# Job
Beginning with the line that holds "orange wallet: [269,142,333,187]", copy every remaining line of the listing below exactly, and leave the pictures out.

# Data for review
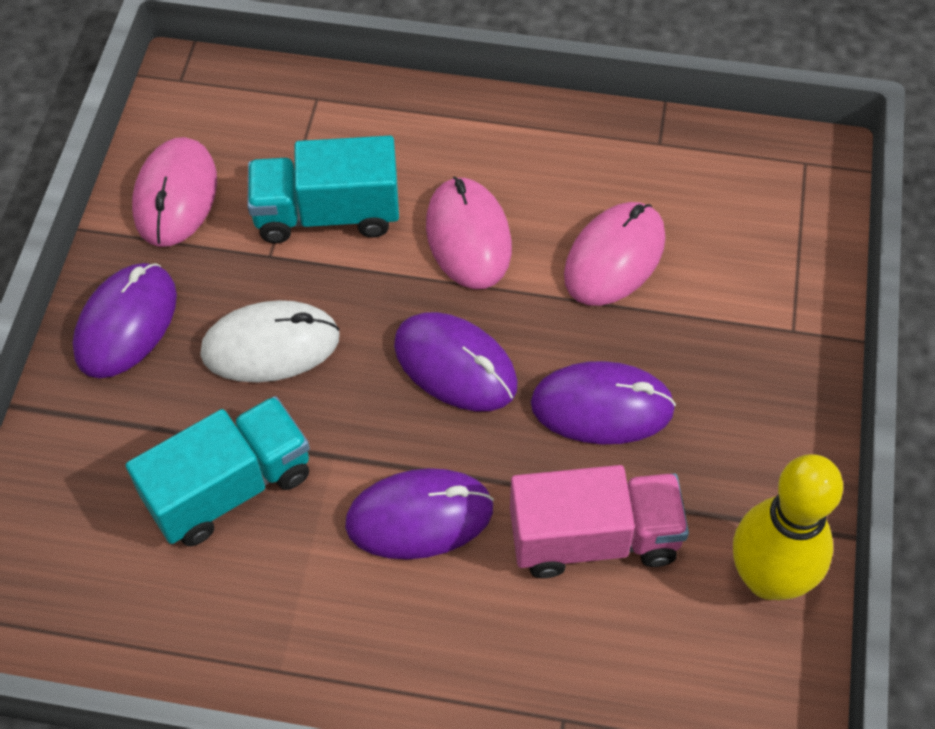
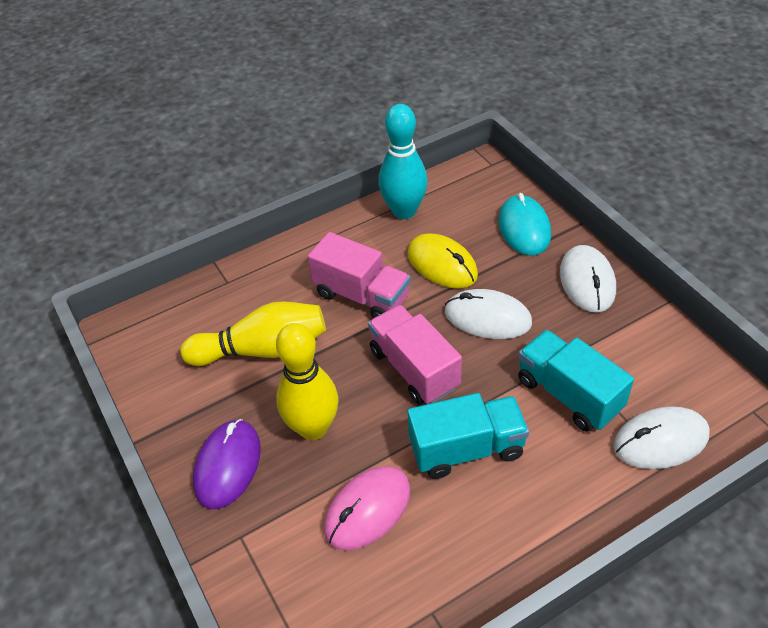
pink mouse: [132,137,217,247] [426,176,512,289] [564,202,666,306] = 3 -> [324,466,411,551] = 1
pink truck: [510,465,689,578] = 1 -> [308,232,411,318] [368,305,462,405] = 2
purple mouse: [73,263,177,378] [345,468,494,559] [394,312,518,411] [531,361,676,444] = 4 -> [193,419,261,509] = 1
turquoise bowling pin: none = 0 -> [379,104,428,219] = 1
turquoise mouse: none = 0 -> [498,193,551,255] = 1
white mouse: [200,300,340,382] = 1 -> [445,289,532,339] [560,245,616,312] [613,406,710,469] = 3
yellow bowling pin: [733,454,843,600] = 1 -> [180,301,326,366] [276,323,338,440] = 2
yellow mouse: none = 0 -> [408,233,478,288] = 1

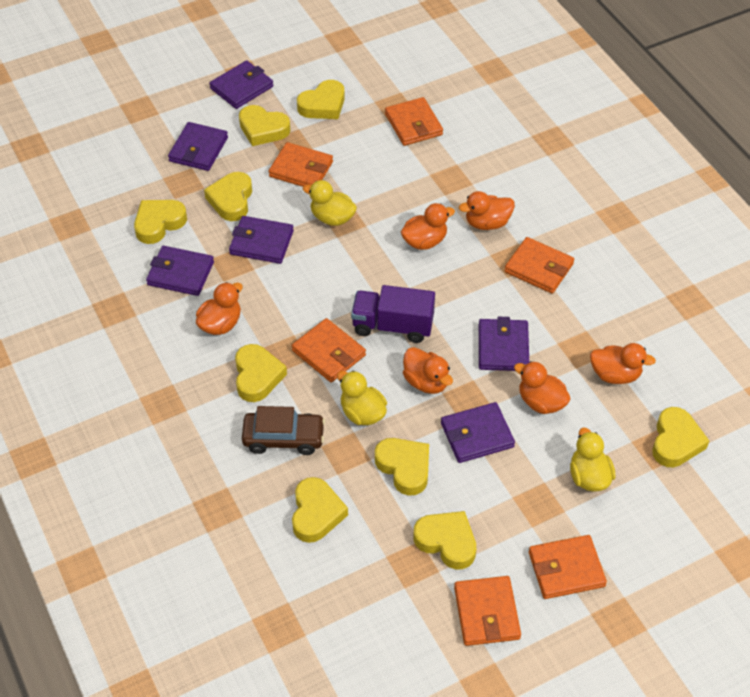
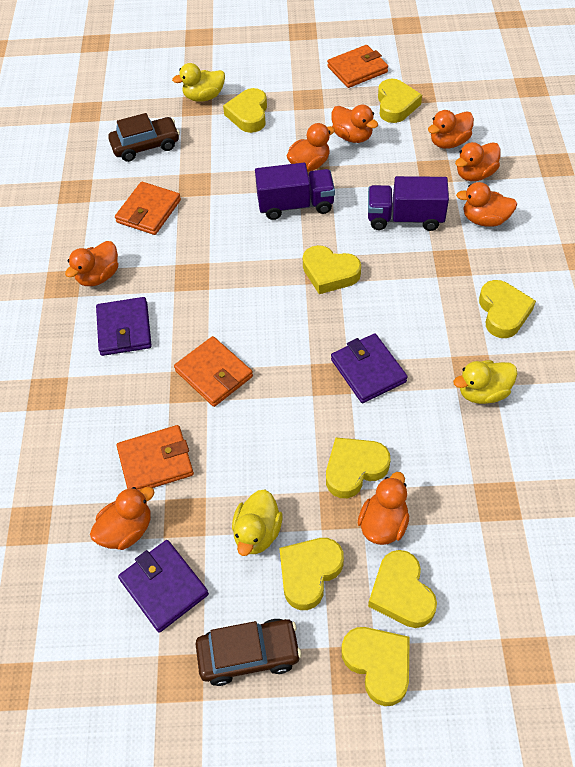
brown car: [242,406,325,455] = 1 -> [108,113,180,162] [196,619,301,686] = 2
orange duck: [196,282,243,335] [401,203,455,250] [403,347,453,394] [459,191,515,230] [514,361,571,414] [590,343,656,384] = 6 -> [65,241,118,286] [90,487,155,550] [287,123,335,172] [331,105,378,143] [357,472,409,545] [428,110,474,149] [455,142,501,181] [456,182,517,227] = 8
orange wallet: [269,142,333,187] [292,318,366,382] [385,97,443,146] [454,576,521,646] [504,237,574,294] [529,535,607,599] = 6 -> [115,182,181,235] [117,425,194,491] [174,336,253,407] [327,45,388,88] = 4
purple truck: [351,285,435,343] = 1 -> [255,163,335,220] [368,176,449,231] = 2
purple wallet: [146,246,214,296] [168,122,228,171] [209,60,273,109] [229,216,294,264] [441,402,515,463] [479,317,529,371] = 6 -> [96,297,152,356] [118,540,209,633] [331,333,408,403] = 3
yellow heart: [134,200,187,244] [204,172,252,221] [235,344,287,402] [239,105,290,146] [292,477,348,543] [297,80,345,119] [375,438,429,496] [414,511,476,569] [652,407,709,467] = 9 -> [223,88,267,133] [279,538,344,610] [303,245,361,294] [326,437,391,498] [341,627,410,706] [368,550,437,628] [378,79,422,123] [479,280,536,338] = 8

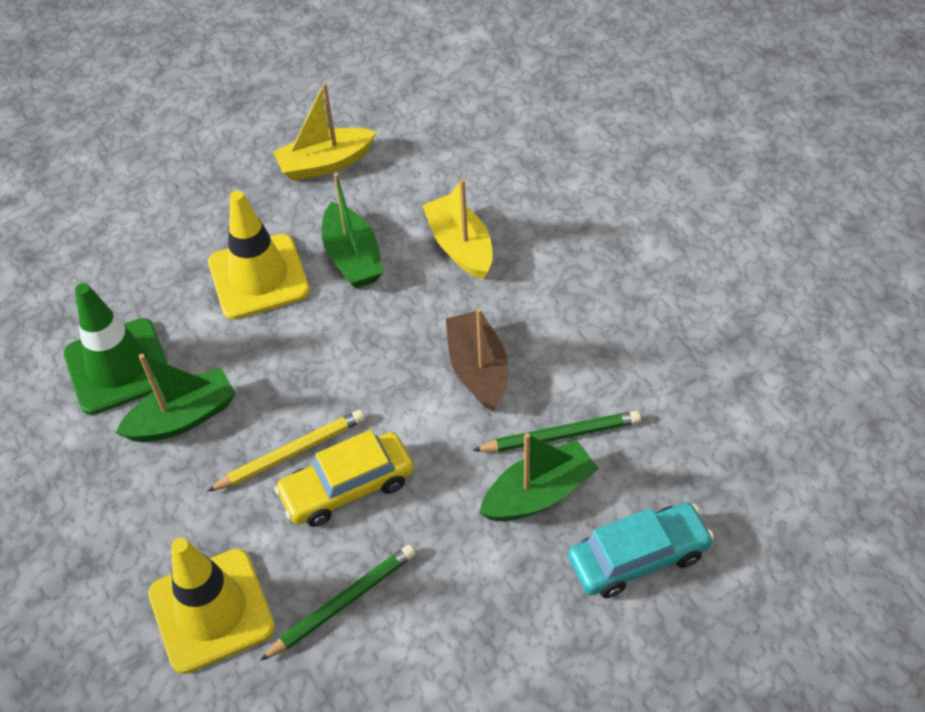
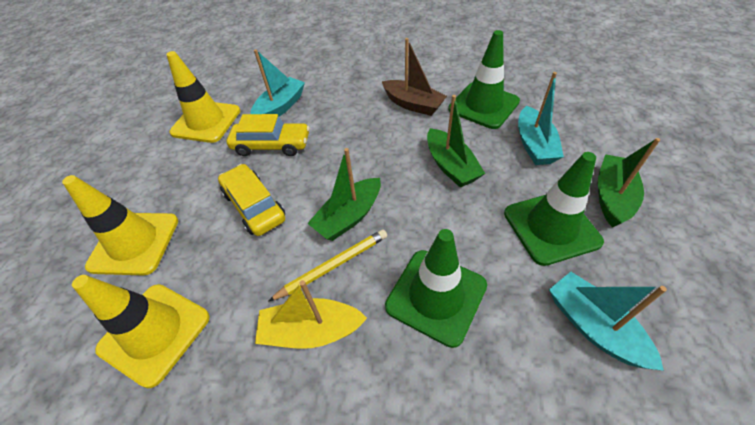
green pencil: [260,545,416,661] [473,411,641,452] = 2 -> none = 0
green traffic cone: [64,283,168,415] = 1 -> [385,229,487,348] [448,30,520,129] [504,152,604,266] = 3
turquoise boat: none = 0 -> [251,49,305,117] [518,72,564,165] [549,272,667,371] = 3
turquoise car: [568,503,714,598] = 1 -> none = 0
yellow boat: [273,83,376,181] [422,179,493,279] = 2 -> [255,280,367,349] = 1
yellow car: [274,430,414,527] = 1 -> [218,164,285,236] [226,114,310,156] = 2
yellow traffic cone: [148,538,275,674] [208,190,310,319] = 2 -> [62,175,178,276] [72,275,210,388] [166,51,240,143] = 3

# Final answer
orange wallet: [269,142,333,187] [292,318,366,382] [385,97,443,146] [454,576,521,646] [504,237,574,294] [529,535,607,599] = 6 -> [115,182,181,235] [117,425,194,491] [174,336,253,407] [327,45,388,88] = 4
purple truck: [351,285,435,343] = 1 -> [255,163,335,220] [368,176,449,231] = 2
purple wallet: [146,246,214,296] [168,122,228,171] [209,60,273,109] [229,216,294,264] [441,402,515,463] [479,317,529,371] = 6 -> [96,297,152,356] [118,540,209,633] [331,333,408,403] = 3
yellow heart: [134,200,187,244] [204,172,252,221] [235,344,287,402] [239,105,290,146] [292,477,348,543] [297,80,345,119] [375,438,429,496] [414,511,476,569] [652,407,709,467] = 9 -> [223,88,267,133] [279,538,344,610] [303,245,361,294] [326,437,391,498] [341,627,410,706] [368,550,437,628] [378,79,422,123] [479,280,536,338] = 8

green pencil: [260,545,416,661] [473,411,641,452] = 2 -> none = 0
green traffic cone: [64,283,168,415] = 1 -> [385,229,487,348] [448,30,520,129] [504,152,604,266] = 3
turquoise boat: none = 0 -> [251,49,305,117] [518,72,564,165] [549,272,667,371] = 3
turquoise car: [568,503,714,598] = 1 -> none = 0
yellow boat: [273,83,376,181] [422,179,493,279] = 2 -> [255,280,367,349] = 1
yellow car: [274,430,414,527] = 1 -> [218,164,285,236] [226,114,310,156] = 2
yellow traffic cone: [148,538,275,674] [208,190,310,319] = 2 -> [62,175,178,276] [72,275,210,388] [166,51,240,143] = 3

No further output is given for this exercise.